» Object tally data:
┌──

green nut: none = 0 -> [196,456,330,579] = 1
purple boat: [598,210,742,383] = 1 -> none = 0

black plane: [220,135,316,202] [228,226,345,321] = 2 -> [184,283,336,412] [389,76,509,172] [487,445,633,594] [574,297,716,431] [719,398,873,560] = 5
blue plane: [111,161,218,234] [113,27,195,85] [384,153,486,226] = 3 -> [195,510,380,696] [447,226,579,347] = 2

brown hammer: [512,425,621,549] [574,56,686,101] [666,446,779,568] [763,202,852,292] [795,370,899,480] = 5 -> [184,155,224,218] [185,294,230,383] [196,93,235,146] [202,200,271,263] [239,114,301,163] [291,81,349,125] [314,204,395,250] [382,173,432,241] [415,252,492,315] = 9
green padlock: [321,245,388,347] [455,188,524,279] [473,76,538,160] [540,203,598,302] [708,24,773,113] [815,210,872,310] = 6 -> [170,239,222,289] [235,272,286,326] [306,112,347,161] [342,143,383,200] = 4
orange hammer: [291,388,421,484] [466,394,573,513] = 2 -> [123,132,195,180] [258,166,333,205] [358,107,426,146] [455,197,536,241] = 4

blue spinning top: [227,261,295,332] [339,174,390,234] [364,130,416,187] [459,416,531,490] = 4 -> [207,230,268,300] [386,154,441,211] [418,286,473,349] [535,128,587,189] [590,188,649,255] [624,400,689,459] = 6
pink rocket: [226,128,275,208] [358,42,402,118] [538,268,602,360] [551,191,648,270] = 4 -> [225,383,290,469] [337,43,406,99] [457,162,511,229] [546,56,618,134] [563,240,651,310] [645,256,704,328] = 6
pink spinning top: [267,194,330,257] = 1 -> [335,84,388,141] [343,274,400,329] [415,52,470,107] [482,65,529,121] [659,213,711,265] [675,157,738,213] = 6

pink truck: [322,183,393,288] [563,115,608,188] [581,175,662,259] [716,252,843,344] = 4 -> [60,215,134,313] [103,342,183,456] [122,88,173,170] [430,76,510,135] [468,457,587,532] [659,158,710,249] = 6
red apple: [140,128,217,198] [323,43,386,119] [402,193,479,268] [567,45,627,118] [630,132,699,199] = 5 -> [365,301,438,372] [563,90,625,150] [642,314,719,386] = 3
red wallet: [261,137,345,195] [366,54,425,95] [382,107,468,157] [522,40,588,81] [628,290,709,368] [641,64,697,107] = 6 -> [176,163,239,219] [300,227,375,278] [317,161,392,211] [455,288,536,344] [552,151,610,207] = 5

└──

» DIRECTIVE:
Give back, word for word, only the lines above from the line holding "purple boat: [598,210,742,383]" to the line holding "brown hammer: [512,425,621,549]", both included.

» THE COMPLETED TASK:
purple boat: [598,210,742,383] = 1 -> none = 0

black plane: [220,135,316,202] [228,226,345,321] = 2 -> [184,283,336,412] [389,76,509,172] [487,445,633,594] [574,297,716,431] [719,398,873,560] = 5
blue plane: [111,161,218,234] [113,27,195,85] [384,153,486,226] = 3 -> [195,510,380,696] [447,226,579,347] = 2

brown hammer: [512,425,621,549] [574,56,686,101] [666,446,779,568] [763,202,852,292] [795,370,899,480] = 5 -> [184,155,224,218] [185,294,230,383] [196,93,235,146] [202,200,271,263] [239,114,301,163] [291,81,349,125] [314,204,395,250] [382,173,432,241] [415,252,492,315] = 9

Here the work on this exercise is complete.